• [What is being asked]
List every line in the records that contains the string "grace", matching case exactly.

— start Supplied records —

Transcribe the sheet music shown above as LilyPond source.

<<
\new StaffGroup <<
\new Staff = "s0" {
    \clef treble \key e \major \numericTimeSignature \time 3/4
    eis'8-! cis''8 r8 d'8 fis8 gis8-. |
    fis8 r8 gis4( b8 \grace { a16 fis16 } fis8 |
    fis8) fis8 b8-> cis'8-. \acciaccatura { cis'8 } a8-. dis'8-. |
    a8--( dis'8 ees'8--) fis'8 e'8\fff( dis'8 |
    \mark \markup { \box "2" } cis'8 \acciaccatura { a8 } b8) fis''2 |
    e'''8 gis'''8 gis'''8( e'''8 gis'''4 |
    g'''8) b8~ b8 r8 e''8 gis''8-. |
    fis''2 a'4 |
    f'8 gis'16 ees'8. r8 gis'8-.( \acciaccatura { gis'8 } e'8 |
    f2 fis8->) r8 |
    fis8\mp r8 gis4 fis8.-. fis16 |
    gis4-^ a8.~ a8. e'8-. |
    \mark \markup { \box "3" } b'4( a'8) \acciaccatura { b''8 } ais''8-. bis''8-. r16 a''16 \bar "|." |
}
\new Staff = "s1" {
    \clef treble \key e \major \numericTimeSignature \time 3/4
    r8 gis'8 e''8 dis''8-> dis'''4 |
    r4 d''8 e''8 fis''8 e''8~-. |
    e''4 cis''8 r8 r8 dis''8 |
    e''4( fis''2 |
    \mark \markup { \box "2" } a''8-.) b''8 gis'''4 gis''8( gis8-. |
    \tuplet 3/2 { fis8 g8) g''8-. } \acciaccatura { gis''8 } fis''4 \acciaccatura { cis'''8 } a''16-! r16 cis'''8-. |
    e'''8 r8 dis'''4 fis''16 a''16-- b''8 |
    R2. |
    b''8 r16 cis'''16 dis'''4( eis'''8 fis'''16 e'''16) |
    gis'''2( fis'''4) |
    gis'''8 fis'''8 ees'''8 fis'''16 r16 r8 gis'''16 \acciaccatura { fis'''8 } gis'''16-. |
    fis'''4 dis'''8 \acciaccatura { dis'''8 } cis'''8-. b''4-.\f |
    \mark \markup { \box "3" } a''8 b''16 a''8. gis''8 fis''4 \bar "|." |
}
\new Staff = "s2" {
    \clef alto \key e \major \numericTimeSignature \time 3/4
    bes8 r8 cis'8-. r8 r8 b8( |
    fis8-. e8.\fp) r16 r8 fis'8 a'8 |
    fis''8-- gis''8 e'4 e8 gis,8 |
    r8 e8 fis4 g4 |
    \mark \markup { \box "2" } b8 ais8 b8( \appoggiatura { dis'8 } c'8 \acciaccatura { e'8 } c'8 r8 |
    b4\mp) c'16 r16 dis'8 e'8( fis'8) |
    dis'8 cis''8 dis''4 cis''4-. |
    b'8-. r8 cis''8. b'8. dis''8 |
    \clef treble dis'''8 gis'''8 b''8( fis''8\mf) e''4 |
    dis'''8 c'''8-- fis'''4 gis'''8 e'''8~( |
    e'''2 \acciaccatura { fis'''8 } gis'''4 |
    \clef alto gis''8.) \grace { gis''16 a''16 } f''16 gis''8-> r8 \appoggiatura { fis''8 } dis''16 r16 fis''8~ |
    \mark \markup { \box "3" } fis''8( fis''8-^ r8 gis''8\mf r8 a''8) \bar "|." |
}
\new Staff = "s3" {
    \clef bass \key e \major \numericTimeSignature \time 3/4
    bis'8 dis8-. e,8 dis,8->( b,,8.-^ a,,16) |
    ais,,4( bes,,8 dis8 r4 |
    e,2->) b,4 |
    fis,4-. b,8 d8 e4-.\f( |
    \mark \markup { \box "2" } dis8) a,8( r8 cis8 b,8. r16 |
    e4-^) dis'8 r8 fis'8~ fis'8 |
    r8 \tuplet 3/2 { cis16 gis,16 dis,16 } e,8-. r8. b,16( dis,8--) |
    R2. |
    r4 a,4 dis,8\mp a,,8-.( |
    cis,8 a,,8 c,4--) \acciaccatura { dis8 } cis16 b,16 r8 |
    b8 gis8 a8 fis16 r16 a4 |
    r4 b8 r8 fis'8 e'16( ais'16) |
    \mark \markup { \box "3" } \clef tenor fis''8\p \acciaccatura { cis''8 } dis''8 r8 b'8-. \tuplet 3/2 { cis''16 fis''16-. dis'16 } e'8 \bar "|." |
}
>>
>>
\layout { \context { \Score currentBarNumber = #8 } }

— end Supplied records —

• [Finished task]
    fis8 r8 gis4( b8 \grace { a16 fis16 } fis8 |
    \clef alto gis''8.) \grace { gis''16 a''16 } f''16 gis''8-> r8 \appoggiatura { fis''8 } dis''16 r16 fis''8~ |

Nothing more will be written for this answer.